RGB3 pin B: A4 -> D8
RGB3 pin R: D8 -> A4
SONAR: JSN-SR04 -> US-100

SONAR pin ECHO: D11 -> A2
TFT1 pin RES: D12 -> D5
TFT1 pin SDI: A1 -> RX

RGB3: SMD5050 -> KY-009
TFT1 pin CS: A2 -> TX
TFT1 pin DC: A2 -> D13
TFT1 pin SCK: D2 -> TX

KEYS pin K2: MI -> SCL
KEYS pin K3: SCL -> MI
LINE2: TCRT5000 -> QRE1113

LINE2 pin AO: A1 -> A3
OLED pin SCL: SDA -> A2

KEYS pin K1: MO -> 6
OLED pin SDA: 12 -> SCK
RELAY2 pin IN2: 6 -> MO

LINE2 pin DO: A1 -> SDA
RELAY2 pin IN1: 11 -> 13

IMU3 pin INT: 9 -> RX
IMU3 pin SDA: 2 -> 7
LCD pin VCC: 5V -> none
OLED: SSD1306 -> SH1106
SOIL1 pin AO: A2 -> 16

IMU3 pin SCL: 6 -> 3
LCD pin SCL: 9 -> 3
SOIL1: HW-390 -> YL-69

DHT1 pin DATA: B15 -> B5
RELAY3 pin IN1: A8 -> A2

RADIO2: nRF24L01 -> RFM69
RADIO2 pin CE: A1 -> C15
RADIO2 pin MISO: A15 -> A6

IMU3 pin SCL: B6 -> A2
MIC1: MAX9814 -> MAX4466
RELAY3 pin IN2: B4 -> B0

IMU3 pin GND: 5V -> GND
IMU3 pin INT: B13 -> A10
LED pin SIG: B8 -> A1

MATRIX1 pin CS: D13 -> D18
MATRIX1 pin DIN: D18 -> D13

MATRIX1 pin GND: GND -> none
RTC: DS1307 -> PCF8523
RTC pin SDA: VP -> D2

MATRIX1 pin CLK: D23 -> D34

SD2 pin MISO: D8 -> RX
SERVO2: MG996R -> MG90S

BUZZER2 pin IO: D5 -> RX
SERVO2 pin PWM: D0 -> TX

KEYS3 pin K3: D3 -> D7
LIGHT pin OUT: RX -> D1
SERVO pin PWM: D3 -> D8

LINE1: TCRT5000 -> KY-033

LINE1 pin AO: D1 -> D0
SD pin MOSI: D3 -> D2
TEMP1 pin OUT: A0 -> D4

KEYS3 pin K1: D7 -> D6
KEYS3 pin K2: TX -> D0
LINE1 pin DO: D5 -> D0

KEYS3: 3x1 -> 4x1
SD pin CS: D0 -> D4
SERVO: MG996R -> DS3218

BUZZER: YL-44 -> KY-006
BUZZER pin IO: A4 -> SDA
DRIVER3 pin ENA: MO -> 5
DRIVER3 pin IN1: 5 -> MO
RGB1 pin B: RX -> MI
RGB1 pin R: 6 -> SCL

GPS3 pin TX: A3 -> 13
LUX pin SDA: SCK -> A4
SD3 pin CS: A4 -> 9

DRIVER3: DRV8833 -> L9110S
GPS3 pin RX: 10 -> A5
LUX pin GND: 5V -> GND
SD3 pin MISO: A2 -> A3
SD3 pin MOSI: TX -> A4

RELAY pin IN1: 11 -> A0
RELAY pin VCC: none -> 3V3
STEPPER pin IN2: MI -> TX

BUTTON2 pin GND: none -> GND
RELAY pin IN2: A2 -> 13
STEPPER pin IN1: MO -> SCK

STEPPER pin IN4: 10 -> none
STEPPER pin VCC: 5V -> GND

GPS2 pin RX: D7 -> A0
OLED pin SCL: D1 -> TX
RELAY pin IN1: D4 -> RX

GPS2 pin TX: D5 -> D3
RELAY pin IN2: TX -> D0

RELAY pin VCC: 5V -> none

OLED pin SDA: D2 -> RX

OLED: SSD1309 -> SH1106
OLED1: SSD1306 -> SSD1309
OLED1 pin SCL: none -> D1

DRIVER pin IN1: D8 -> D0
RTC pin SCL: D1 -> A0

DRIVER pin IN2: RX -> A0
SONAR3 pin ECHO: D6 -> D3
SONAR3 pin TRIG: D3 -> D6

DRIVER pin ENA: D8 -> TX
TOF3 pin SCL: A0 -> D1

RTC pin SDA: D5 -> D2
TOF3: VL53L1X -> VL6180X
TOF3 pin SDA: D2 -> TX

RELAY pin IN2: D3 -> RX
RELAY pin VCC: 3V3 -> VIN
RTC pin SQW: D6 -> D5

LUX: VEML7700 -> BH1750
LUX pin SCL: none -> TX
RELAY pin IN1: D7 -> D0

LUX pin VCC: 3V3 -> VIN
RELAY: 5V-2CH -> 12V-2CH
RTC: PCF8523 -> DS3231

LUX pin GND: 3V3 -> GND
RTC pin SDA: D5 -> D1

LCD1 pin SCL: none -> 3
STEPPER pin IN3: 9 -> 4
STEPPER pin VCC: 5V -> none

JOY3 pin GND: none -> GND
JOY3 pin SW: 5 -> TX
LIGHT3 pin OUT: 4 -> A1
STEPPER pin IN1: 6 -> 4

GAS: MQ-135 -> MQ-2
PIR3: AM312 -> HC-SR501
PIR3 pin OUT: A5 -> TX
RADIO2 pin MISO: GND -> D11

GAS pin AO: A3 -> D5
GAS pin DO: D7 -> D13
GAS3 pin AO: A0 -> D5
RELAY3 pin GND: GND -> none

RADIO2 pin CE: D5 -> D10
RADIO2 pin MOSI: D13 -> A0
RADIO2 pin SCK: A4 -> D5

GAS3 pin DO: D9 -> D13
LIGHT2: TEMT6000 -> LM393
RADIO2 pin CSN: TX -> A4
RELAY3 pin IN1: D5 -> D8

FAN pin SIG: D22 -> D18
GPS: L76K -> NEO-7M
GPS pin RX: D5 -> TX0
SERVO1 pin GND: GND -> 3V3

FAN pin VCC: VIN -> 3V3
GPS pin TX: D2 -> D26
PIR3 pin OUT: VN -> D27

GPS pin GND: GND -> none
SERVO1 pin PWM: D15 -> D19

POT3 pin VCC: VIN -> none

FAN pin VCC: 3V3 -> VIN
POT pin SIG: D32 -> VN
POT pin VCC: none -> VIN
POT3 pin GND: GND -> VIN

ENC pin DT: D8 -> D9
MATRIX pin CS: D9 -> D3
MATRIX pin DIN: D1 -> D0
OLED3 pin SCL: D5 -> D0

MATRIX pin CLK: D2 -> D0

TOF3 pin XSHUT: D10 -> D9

◇ ◇ ◇

### PROBLEM TO SOLVE:
Repeat, word for word, the lines from the start of the records to the line that contains "KEYS pin K1: MO -> 6", both of them included, and no others.

### RESULT OF THE TASK:
RGB3 pin B: A4 -> D8
RGB3 pin R: D8 -> A4
SONAR: JSN-SR04 -> US-100

SONAR pin ECHO: D11 -> A2
TFT1 pin RES: D12 -> D5
TFT1 pin SDI: A1 -> RX

RGB3: SMD5050 -> KY-009
TFT1 pin CS: A2 -> TX
TFT1 pin DC: A2 -> D13
TFT1 pin SCK: D2 -> TX

KEYS pin K2: MI -> SCL
KEYS pin K3: SCL -> MI
LINE2: TCRT5000 -> QRE1113

LINE2 pin AO: A1 -> A3
OLED pin SCL: SDA -> A2

KEYS pin K1: MO -> 6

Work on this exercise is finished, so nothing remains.